Down to the last line, set down the listing below exactly, apart from its pictures.
------ Material provided ------
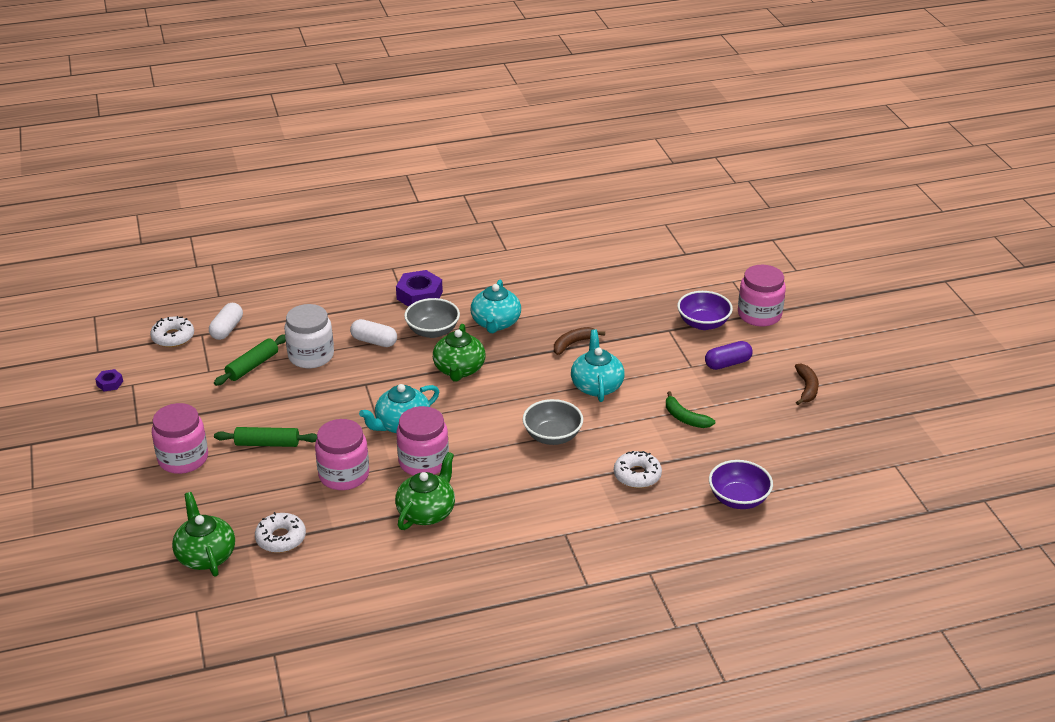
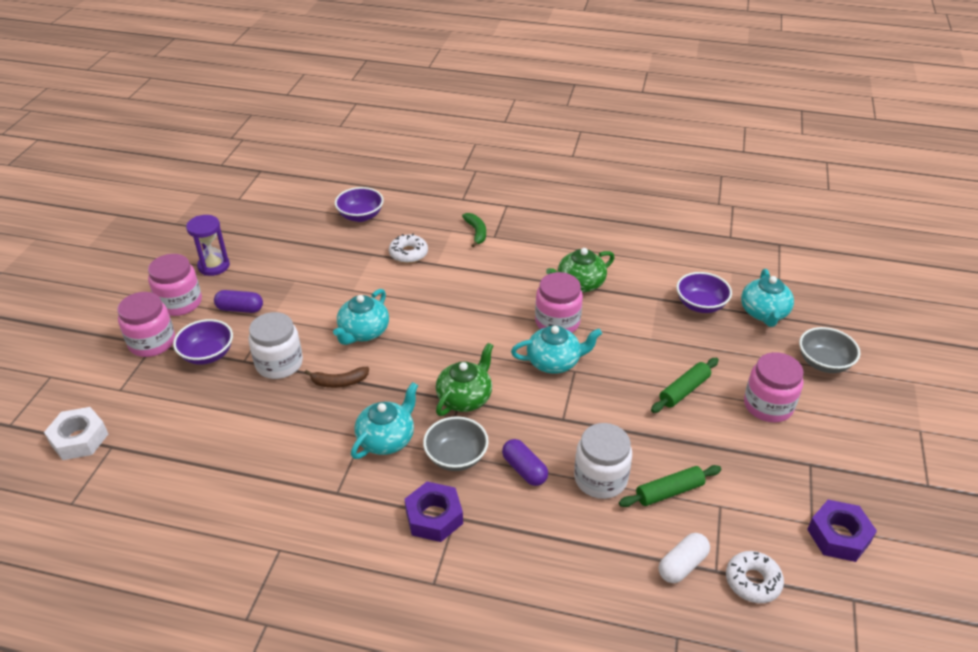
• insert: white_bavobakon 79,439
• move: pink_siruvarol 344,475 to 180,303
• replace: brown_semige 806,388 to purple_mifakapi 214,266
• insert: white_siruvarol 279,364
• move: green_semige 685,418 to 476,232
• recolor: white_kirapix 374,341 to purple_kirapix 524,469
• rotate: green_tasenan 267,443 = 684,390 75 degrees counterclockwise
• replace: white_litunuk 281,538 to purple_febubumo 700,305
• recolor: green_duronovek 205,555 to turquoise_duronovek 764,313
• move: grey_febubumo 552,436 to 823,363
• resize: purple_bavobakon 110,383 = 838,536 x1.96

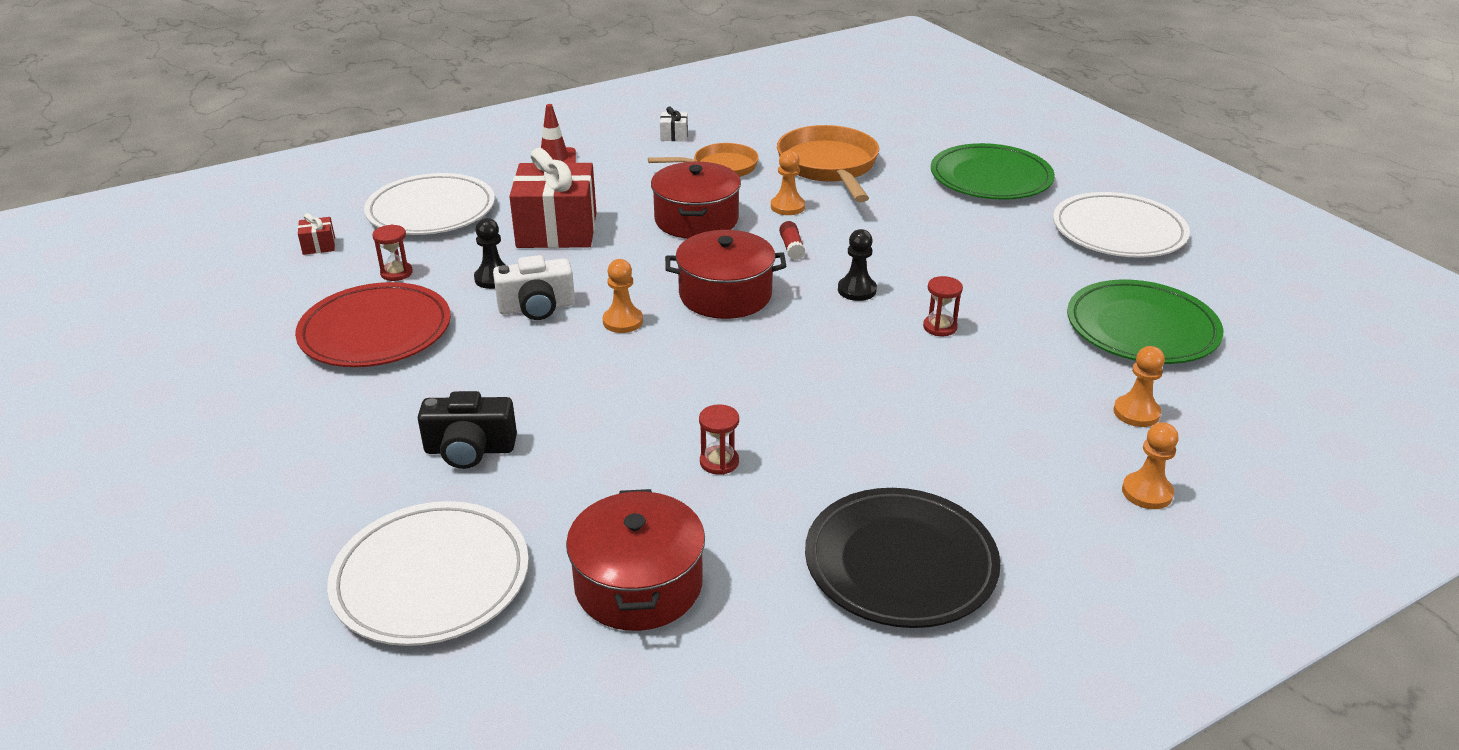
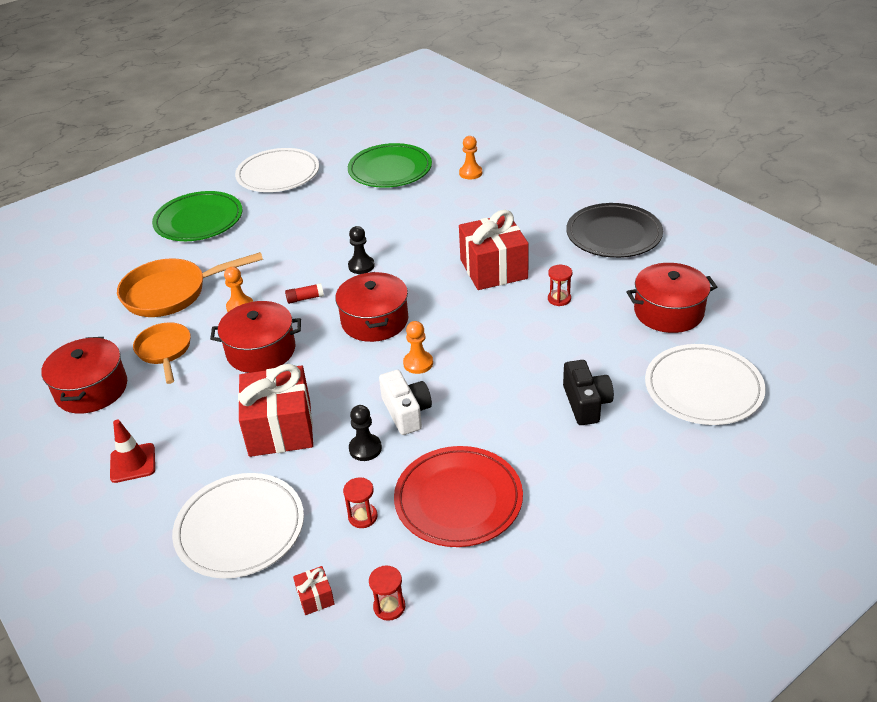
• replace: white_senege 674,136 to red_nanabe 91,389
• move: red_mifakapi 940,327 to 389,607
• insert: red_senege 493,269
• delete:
------
◆ **Answer space**
• insert: white_bavobakon 79,439
• move: pink_siruvarol 344,475 to 180,303
• replace: brown_semige 806,388 to purple_mifakapi 214,266
• insert: white_siruvarol 279,364
• move: green_semige 685,418 to 476,232
• recolor: white_kirapix 374,341 to purple_kirapix 524,469
• rotate: green_tasenan 267,443 = 684,390 75 degrees counterclockwise
• replace: white_litunuk 281,538 to purple_febubumo 700,305
• recolor: green_duronovek 205,555 to turquoise_duronovek 764,313
• move: grey_febubumo 552,436 to 823,363
• resize: purple_bavobakon 110,383 = 838,536 x1.96

• replace: white_senege 674,136 to red_nanabe 91,389
• move: red_mifakapi 940,327 to 389,607
• insert: red_senege 493,269
• delete:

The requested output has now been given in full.